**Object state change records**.
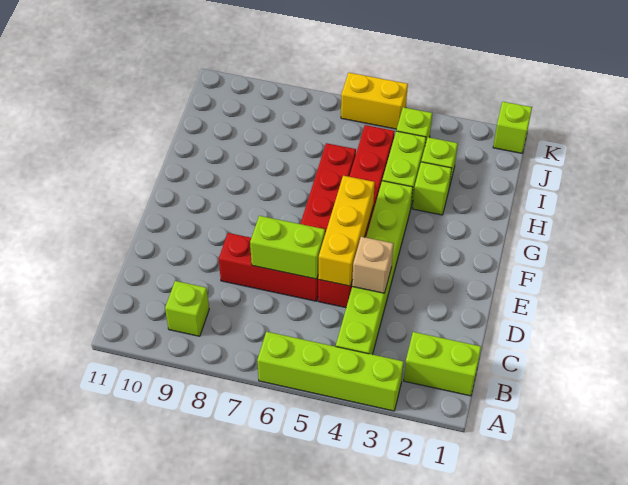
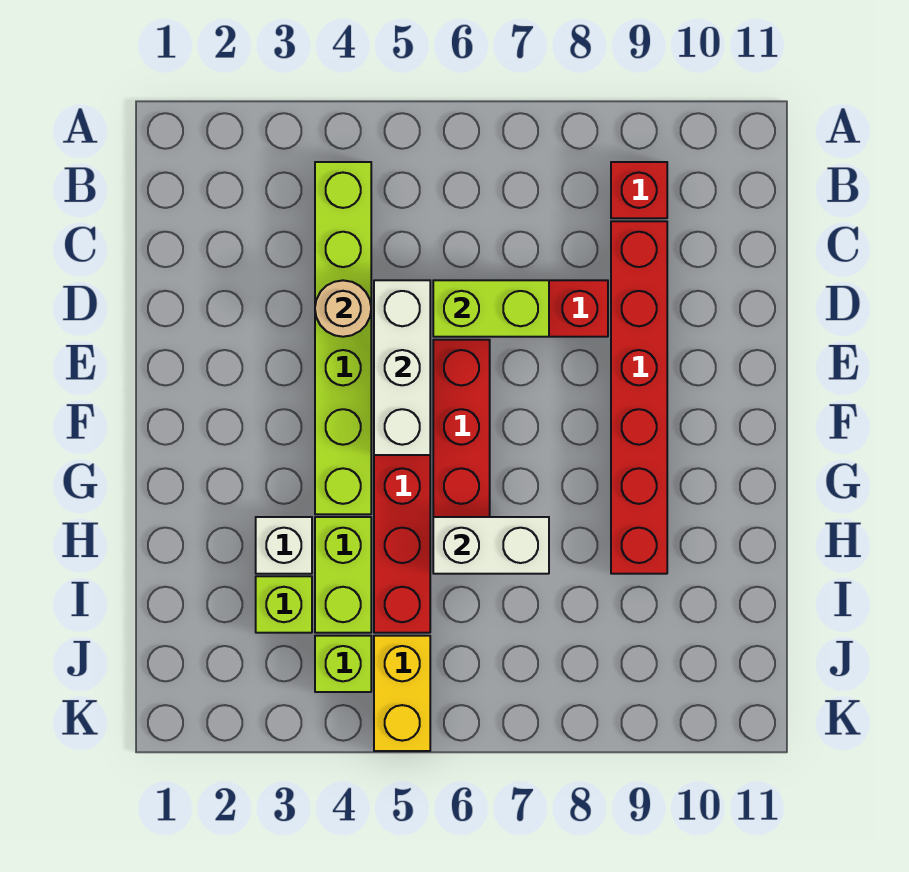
lime brick A3:A6 level 1 -> none
lime brick B1:B2 level 1 -> none
lime brick B9 level 1 -> red brick B9 level 1
none -> red brick C9:H9 level 1
tan brick D4 level 2 -> tan round brick D4 level 2
yellow brick D5:F5 level 2 -> white brick D5:F5 level 2
lime brick H3 level 1 -> white brick H3 level 1
none -> white brick H6:H7 level 2
lime brick K1 level 1 -> none
yellow brick K5:K6 level 1 -> yellow brick J5:K5 level 1

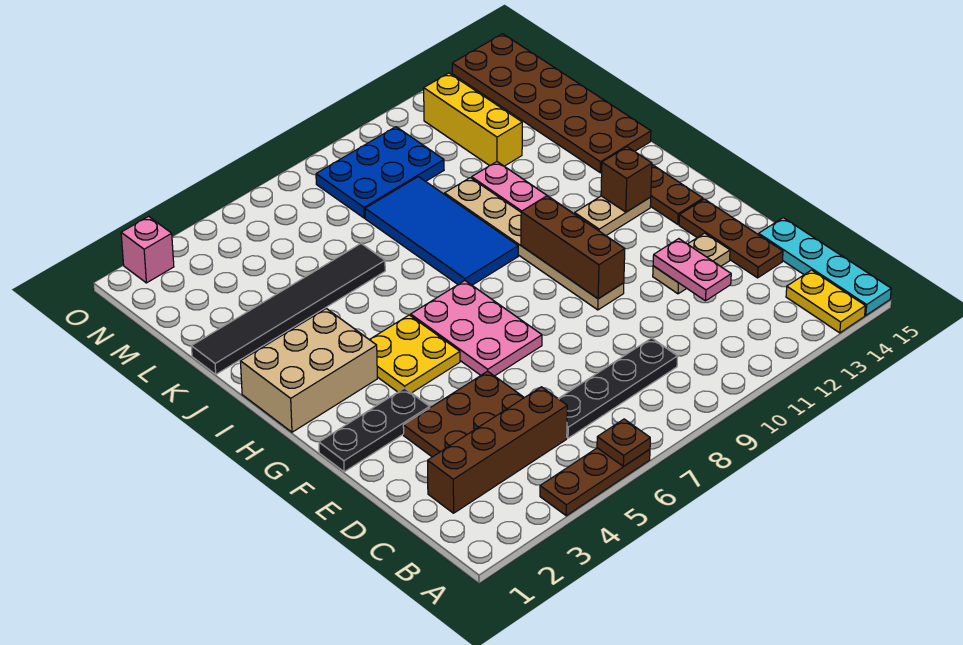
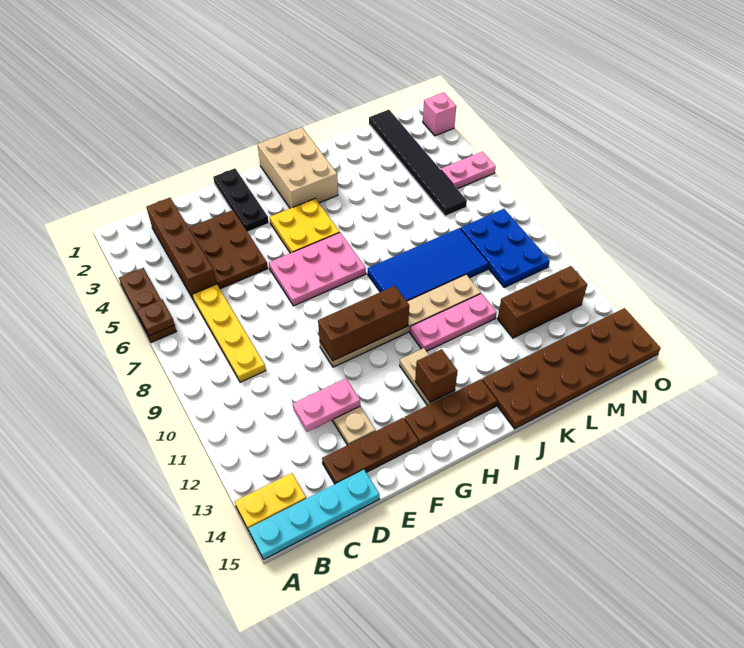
black plate C6:C9 level 1 -> yellow plate C6:C9 level 1
black tile K1:K6 level 1 -> black tile M1:M6 level 1
yellow brick L12:N12 level 1 -> brown brick L12:N12 level 1
none -> pink plate N5:O5 level 1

**Directions for this task**.
Filter the records for lines containing the word "plate" and copy each one.

**Your solution**.
black plate C6:C9 level 1 -> yellow plate C6:C9 level 1
none -> pink plate N5:O5 level 1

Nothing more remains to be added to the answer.